> [PROBLEM TO WORK ON]:
Output all entries exactly; images excluded.

** Opening EXERCISE INPUT block **

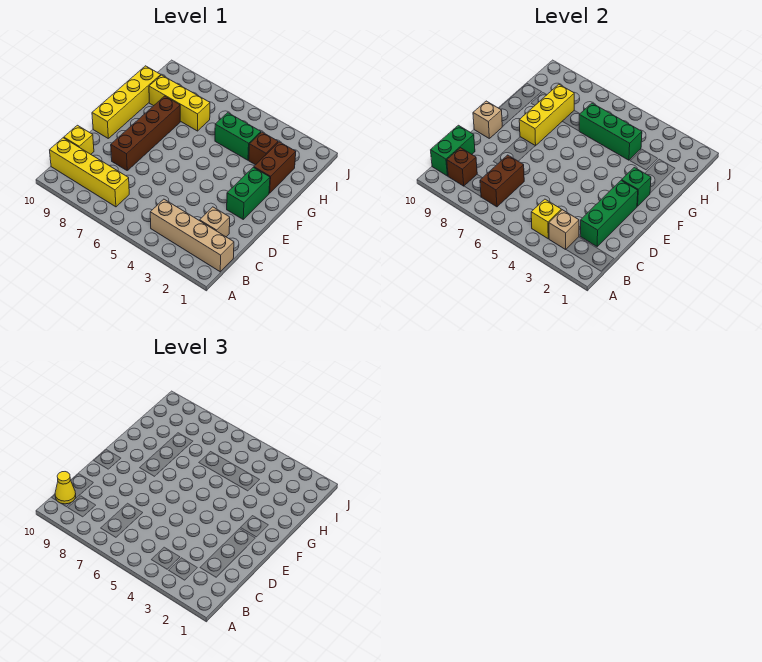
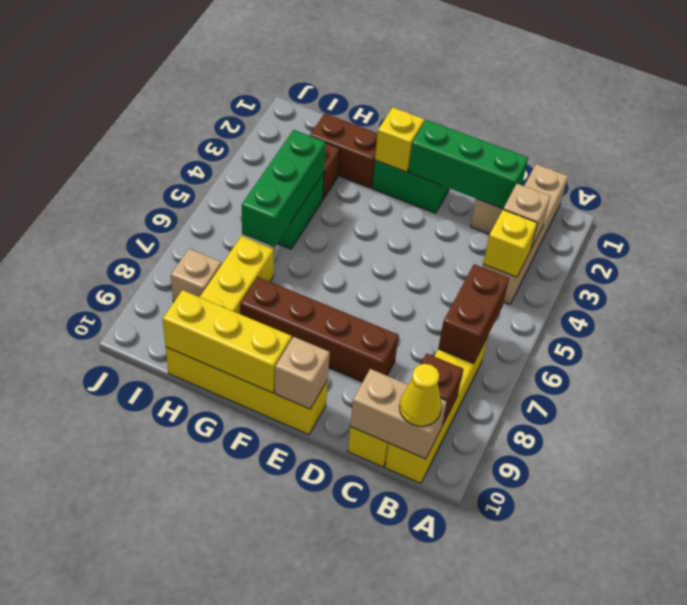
brown 1x2 brick [480,155,524,207] -> brown 1x2 brick turned to [438,264,509,363]
green 1x2 brick [431,125,475,176] -> tan 1x2 brick [350,369,447,459]
green 1x1 brick [622,167,651,206] -> yellow 1x1 brick [375,107,424,172]
yellow 1x3 brick [519,84,574,146] -> yellow 1x3 brick moved to [163,290,292,393]
none -> tan 1x1 brick [171,249,222,302]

** Closing EXERCISE INPUT block **

> [SOLUTION FOR THIS EXERCISE]:
brown 1x2 brick [480,155,524,207] -> brown 1x2 brick turned to [438,264,509,363]
green 1x2 brick [431,125,475,176] -> tan 1x2 brick [350,369,447,459]
green 1x1 brick [622,167,651,206] -> yellow 1x1 brick [375,107,424,172]
yellow 1x3 brick [519,84,574,146] -> yellow 1x3 brick moved to [163,290,292,393]
none -> tan 1x1 brick [171,249,222,302]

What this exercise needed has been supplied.